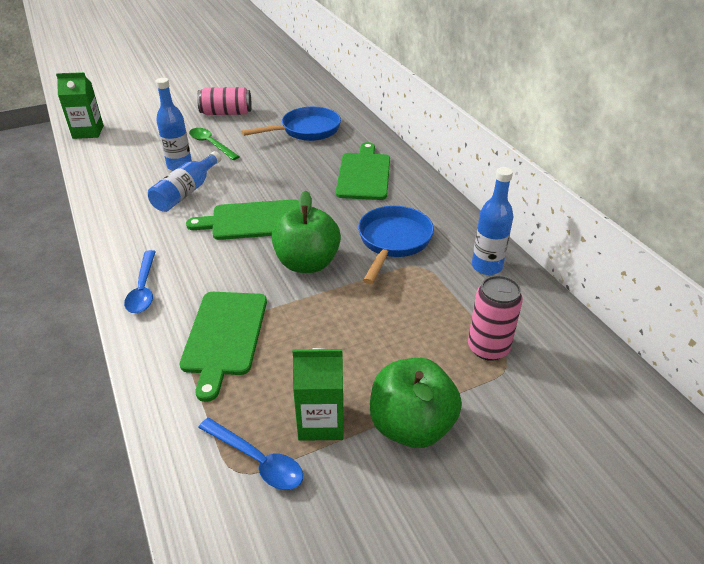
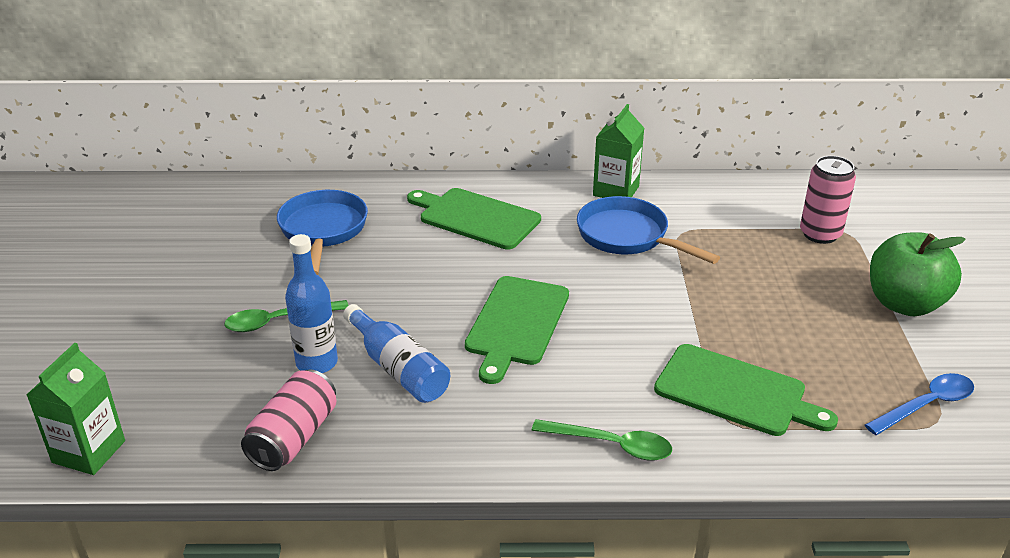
camera: 65 degrees left, 5 degrees down
(143, 289) = (611, 445): blue spoon -> green spoon
(226, 113) = (192, 287): pink can -> pink can (294, 437)
(307, 263) = (633, 303): green apple -> none
(321, 422) = (886, 354): green carton -> green carton (616, 191)
(486, 266) = (703, 197): blue bottle -> none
_ _ _
• **What to do**
Repeat every record above exactly, but leave out any pictures.

• **Solved problem**
camera: 65 degrees left, 5 degrees down
(143, 289) = (611, 445): blue spoon -> green spoon
(226, 113) = (192, 287): pink can -> pink can (294, 437)
(307, 263) = (633, 303): green apple -> none
(321, 422) = (886, 354): green carton -> green carton (616, 191)
(486, 266) = (703, 197): blue bottle -> none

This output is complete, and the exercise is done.